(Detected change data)
..........

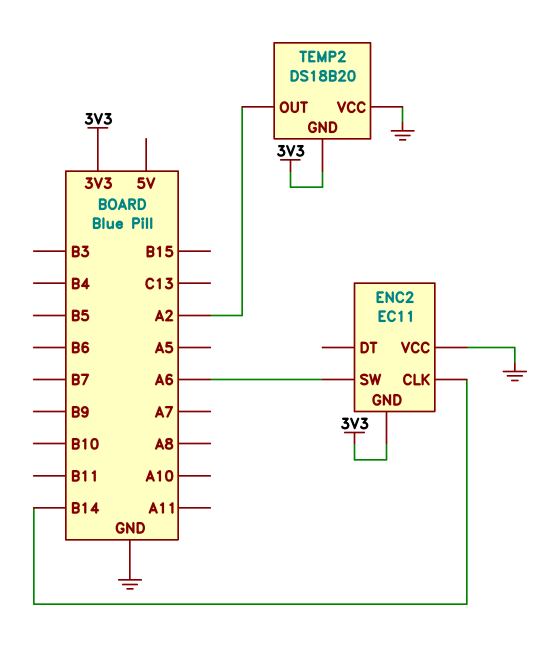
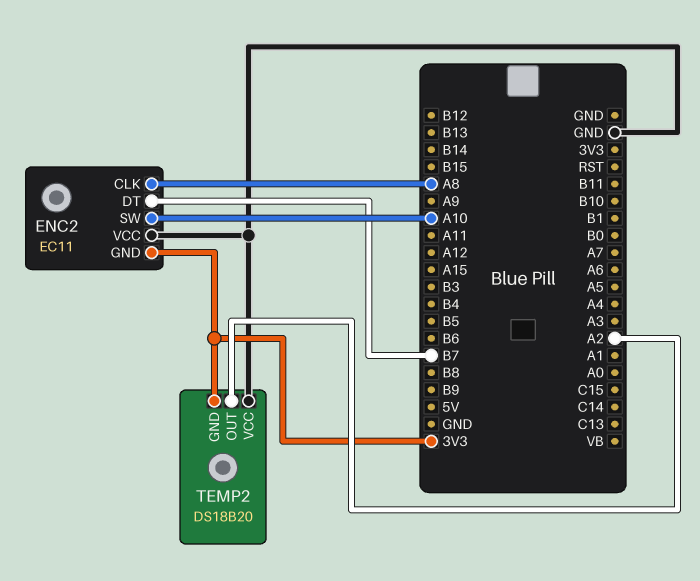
ENC2 pin CLK: B14 -> A8
ENC2 pin DT: none -> B7
ENC2 pin SW: A6 -> A10

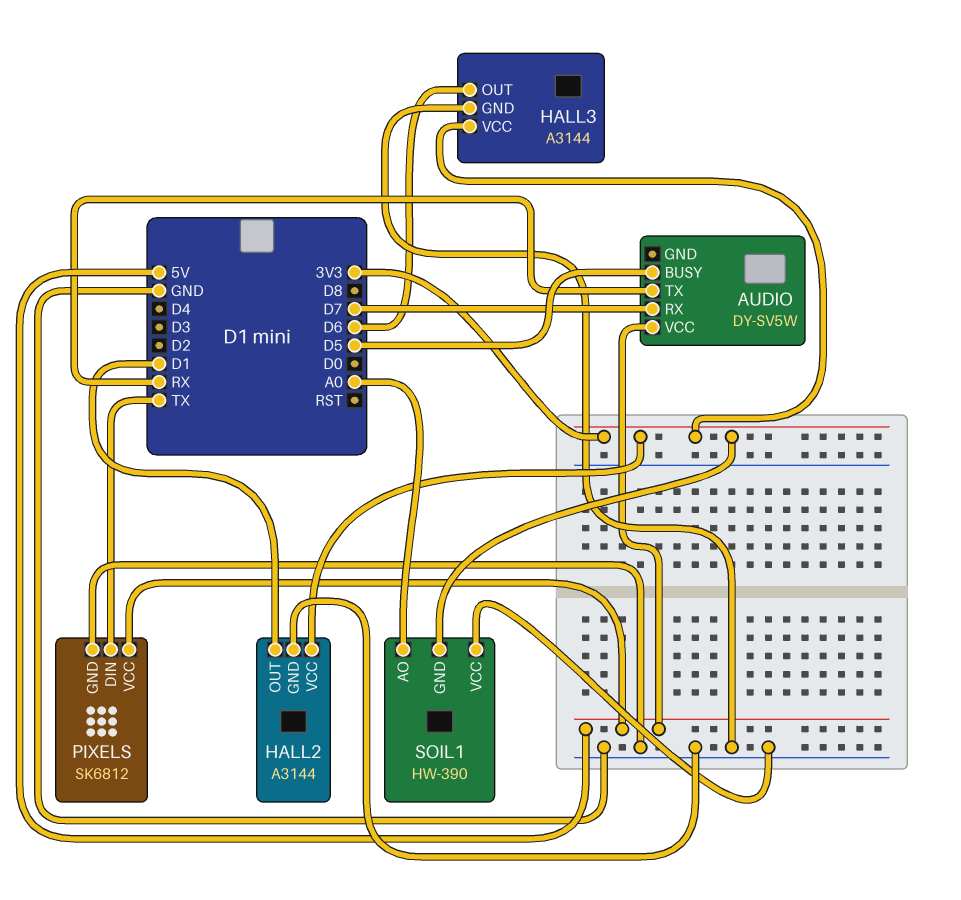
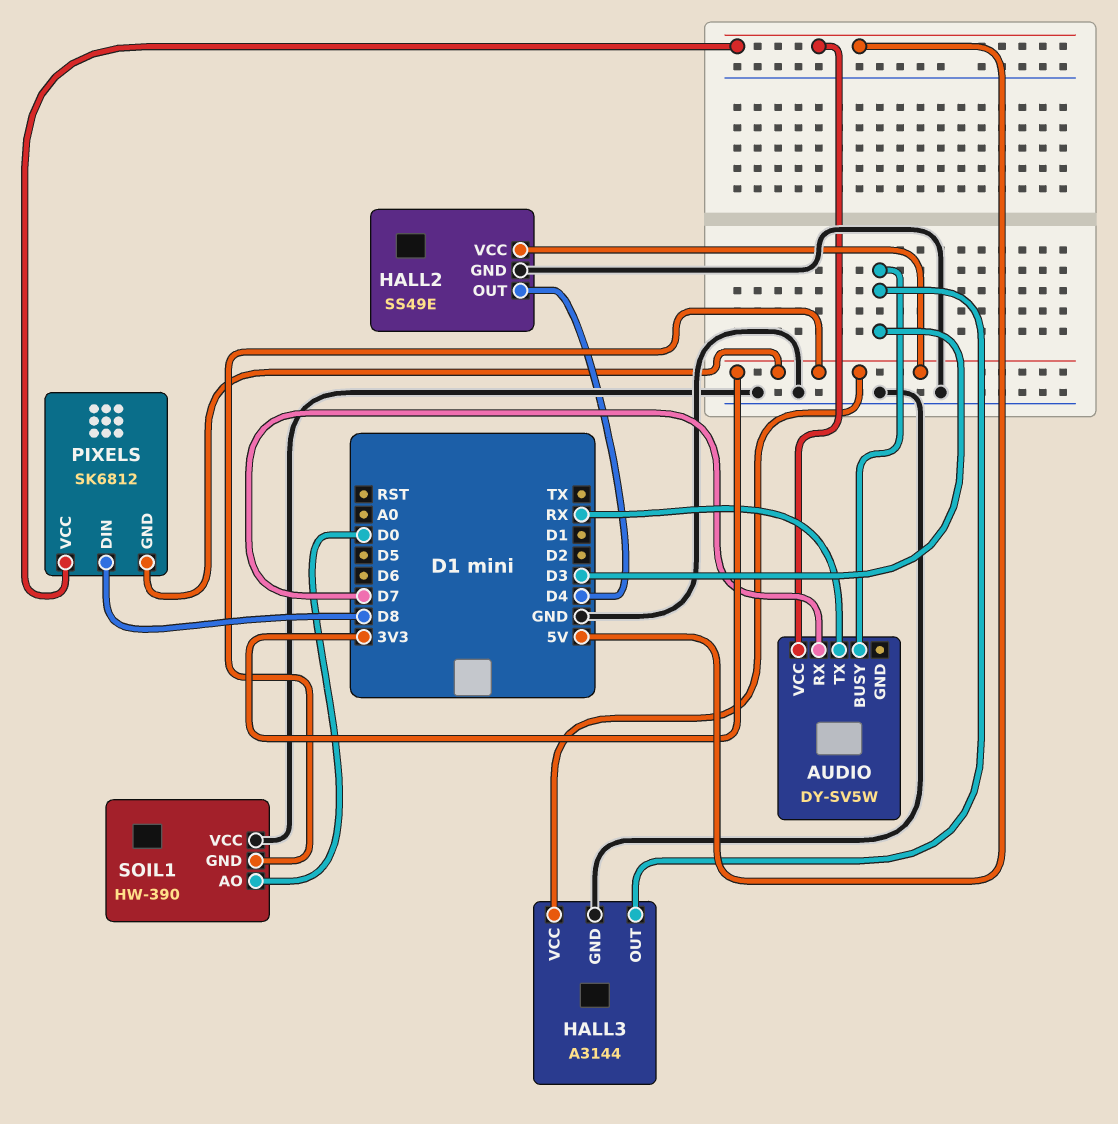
AUDIO pin BUSY: D5 -> D3
HALL2: A3144 -> SS49E
HALL2 pin OUT: D1 -> D4
HALL3 pin OUT: D6 -> D3
PIXELS pin DIN: TX -> D8
PIXELS pin GND: GND -> 3V3
SOIL1 pin AO: A0 -> D0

..........

• **Exercise instructions**: Start at the top line above and repeat the records verbatim, leaving images out.

• **Solution to this problem**:
ENC2 pin CLK: B14 -> A8
ENC2 pin DT: none -> B7
ENC2 pin SW: A6 -> A10

AUDIO pin BUSY: D5 -> D3
HALL2: A3144 -> SS49E
HALL2 pin OUT: D1 -> D4
HALL3 pin OUT: D6 -> D3
PIXELS pin DIN: TX -> D8
PIXELS pin GND: GND -> 3V3
SOIL1 pin AO: A0 -> D0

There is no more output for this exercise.